*WHAT YOU WILL DO*. Write the entries out again exactly; any picture among them gets left out.
--------
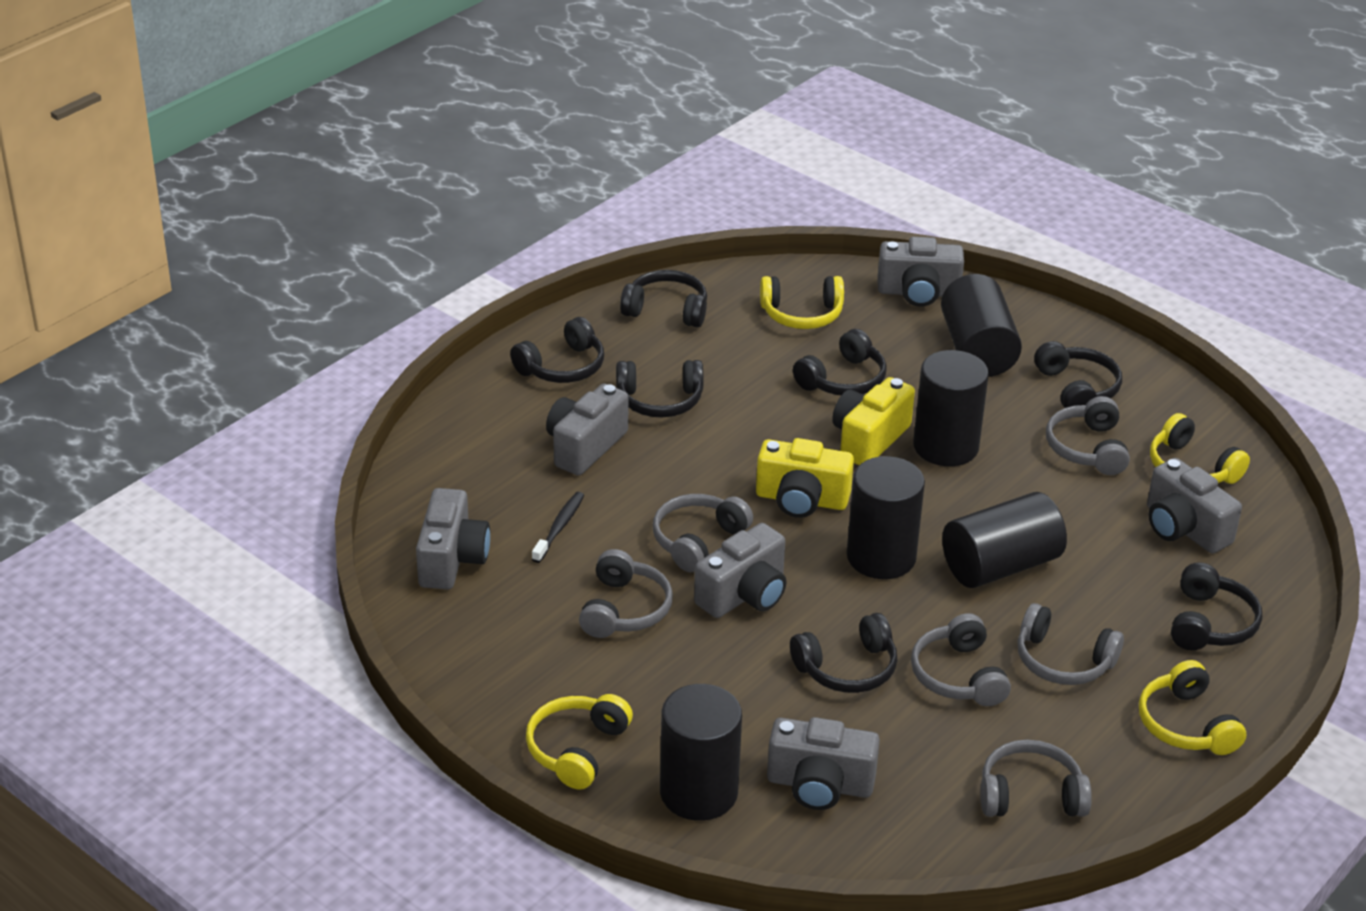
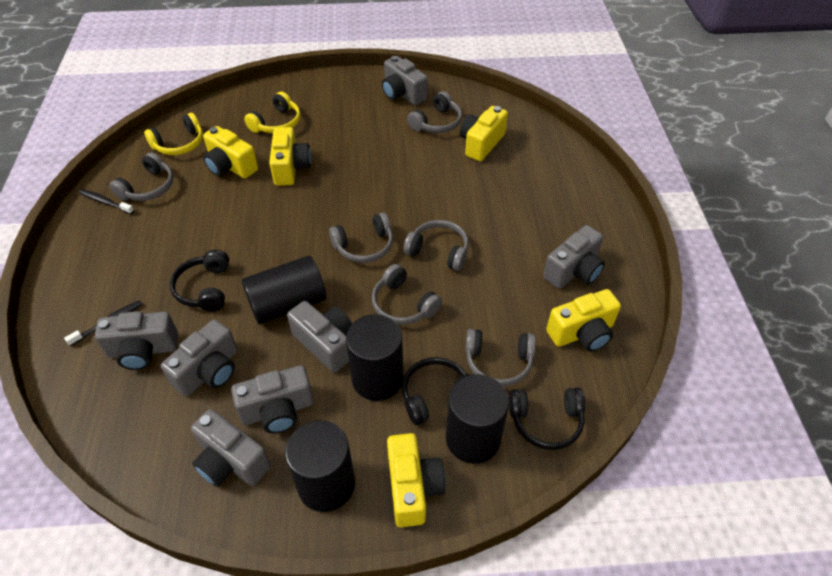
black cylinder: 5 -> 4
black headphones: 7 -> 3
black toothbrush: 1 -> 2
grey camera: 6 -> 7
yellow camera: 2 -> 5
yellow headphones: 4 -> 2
--------
*ANSWER SPACE*.
black cylinder: 5 -> 4
black headphones: 7 -> 3
black toothbrush: 1 -> 2
grey camera: 6 -> 7
yellow camera: 2 -> 5
yellow headphones: 4 -> 2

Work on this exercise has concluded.